● Material for this exercise:
----------------
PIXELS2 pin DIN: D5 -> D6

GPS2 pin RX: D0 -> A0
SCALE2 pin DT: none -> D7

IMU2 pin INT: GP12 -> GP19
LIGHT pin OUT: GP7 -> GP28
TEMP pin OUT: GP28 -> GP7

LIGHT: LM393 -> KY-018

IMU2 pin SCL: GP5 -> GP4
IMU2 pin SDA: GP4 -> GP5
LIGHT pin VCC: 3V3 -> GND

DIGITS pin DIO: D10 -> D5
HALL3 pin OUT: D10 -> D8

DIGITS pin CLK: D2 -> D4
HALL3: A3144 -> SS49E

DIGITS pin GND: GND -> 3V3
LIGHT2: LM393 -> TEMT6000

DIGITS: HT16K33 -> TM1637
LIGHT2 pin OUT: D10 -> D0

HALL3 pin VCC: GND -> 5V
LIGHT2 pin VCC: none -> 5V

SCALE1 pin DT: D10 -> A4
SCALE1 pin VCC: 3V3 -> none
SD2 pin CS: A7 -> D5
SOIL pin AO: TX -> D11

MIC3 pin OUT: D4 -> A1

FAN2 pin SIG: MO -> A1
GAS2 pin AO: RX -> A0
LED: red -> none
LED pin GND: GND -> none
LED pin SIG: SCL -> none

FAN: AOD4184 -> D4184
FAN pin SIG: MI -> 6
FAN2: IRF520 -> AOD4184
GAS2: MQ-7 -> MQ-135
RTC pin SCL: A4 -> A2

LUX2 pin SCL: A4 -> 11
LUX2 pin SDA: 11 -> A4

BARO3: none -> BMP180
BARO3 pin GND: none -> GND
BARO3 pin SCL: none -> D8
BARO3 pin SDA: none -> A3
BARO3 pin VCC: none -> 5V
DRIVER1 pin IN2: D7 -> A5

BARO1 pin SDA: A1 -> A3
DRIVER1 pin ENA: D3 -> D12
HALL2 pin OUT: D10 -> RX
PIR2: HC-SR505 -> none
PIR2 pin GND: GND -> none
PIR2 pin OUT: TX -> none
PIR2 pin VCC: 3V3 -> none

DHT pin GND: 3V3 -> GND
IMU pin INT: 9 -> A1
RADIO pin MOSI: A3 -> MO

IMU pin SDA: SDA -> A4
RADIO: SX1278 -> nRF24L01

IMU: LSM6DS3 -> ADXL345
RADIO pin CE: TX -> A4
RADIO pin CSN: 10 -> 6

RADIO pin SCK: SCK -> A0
----------------
Write down exactly the span of lines above from the one containing "LIGHT2 pin VCC: none -> 5V" to the one containing "RTC pin SCL: A4 -> A2", both ends included.

LIGHT2 pin VCC: none -> 5V

SCALE1 pin DT: D10 -> A4
SCALE1 pin VCC: 3V3 -> none
SD2 pin CS: A7 -> D5
SOIL pin AO: TX -> D11

MIC3 pin OUT: D4 -> A1

FAN2 pin SIG: MO -> A1
GAS2 pin AO: RX -> A0
LED: red -> none
LED pin GND: GND -> none
LED pin SIG: SCL -> none

FAN: AOD4184 -> D4184
FAN pin SIG: MI -> 6
FAN2: IRF520 -> AOD4184
GAS2: MQ-7 -> MQ-135
RTC pin SCL: A4 -> A2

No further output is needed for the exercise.